- **PROBLEM TO SOLVE**:
Gather each line of the records where "RESET" appears.

- **SOURCE MATERIAL**:
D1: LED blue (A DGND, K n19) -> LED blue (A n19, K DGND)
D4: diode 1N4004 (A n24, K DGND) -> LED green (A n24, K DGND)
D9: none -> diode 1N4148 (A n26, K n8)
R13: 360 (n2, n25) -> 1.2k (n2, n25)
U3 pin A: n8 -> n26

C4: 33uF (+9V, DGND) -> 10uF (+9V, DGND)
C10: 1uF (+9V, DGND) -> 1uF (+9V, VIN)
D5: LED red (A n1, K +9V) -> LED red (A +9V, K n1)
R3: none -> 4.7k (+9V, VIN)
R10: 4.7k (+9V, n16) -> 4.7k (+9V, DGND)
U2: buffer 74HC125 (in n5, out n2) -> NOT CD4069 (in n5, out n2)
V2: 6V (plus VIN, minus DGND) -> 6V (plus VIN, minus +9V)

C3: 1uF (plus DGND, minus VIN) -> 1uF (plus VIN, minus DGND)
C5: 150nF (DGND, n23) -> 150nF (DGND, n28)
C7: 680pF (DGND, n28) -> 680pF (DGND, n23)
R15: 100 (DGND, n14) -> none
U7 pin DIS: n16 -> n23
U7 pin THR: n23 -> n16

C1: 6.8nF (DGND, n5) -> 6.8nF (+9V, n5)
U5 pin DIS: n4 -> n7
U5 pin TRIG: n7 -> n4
--
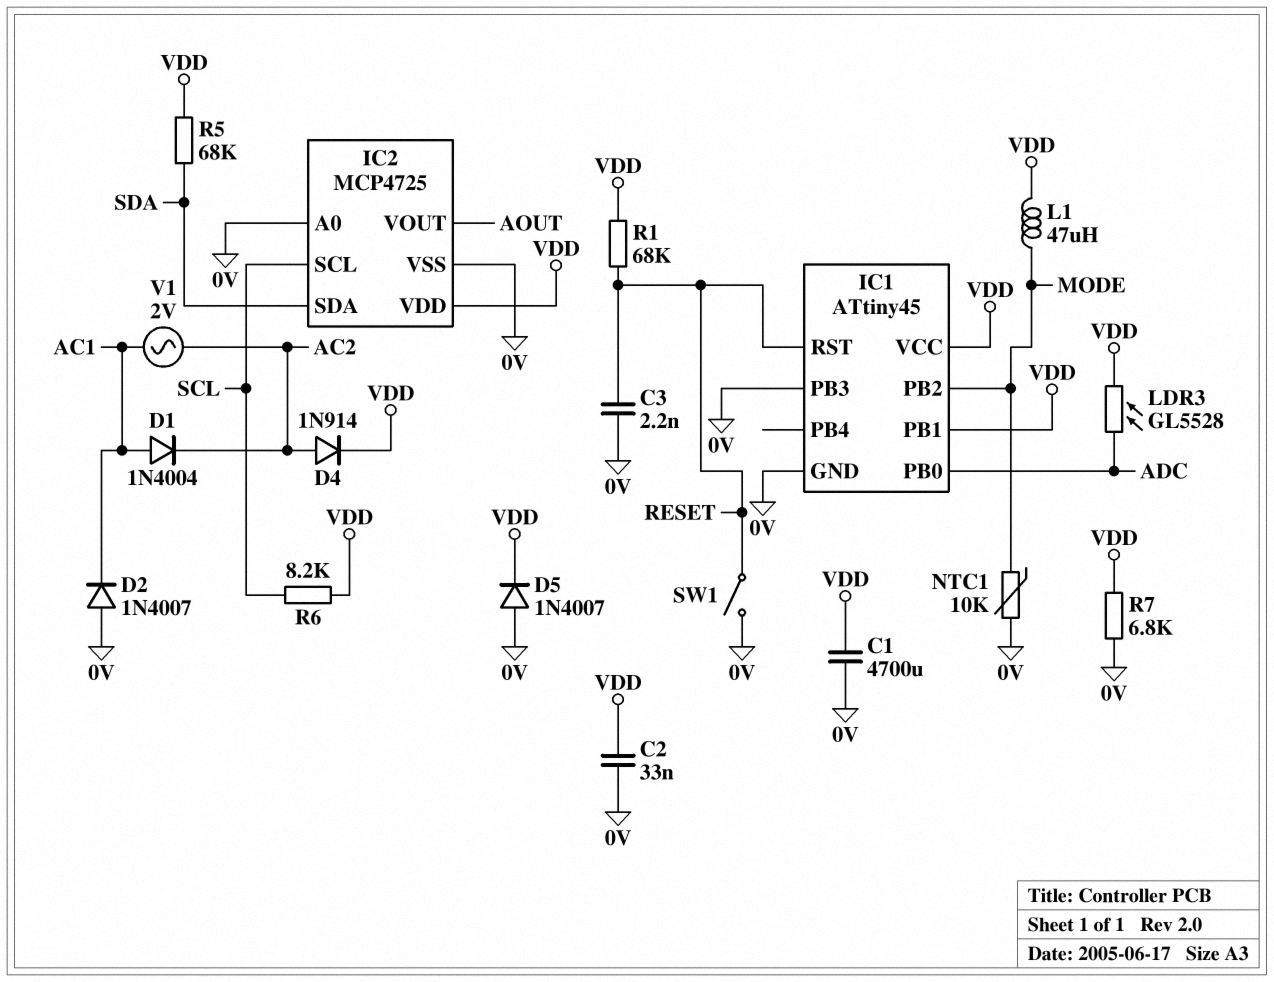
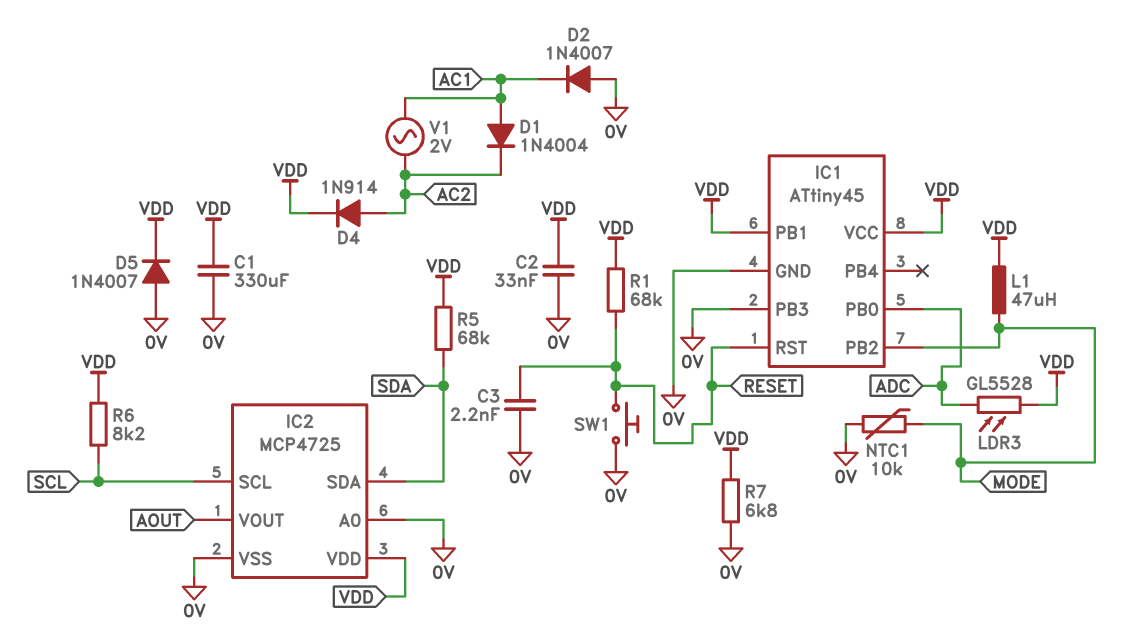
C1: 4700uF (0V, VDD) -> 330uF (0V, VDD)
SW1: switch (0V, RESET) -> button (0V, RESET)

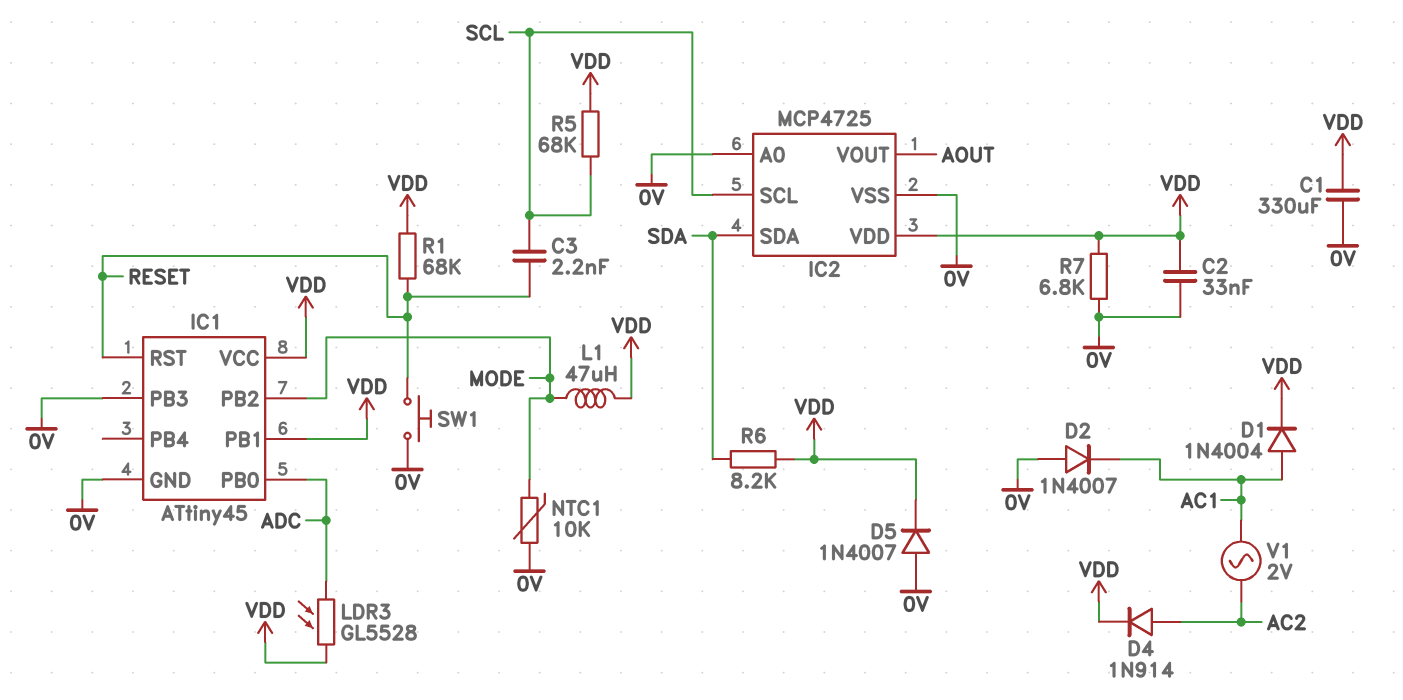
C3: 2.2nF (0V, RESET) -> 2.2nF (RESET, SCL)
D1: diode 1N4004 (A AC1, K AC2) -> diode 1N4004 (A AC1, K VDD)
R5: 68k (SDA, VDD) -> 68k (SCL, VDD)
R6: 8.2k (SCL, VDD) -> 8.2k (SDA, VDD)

- **YOUR SOLUTION**:
SW1: switch (0V, RESET) -> button (0V, RESET)
C3: 2.2nF (0V, RESET) -> 2.2nF (RESET, SCL)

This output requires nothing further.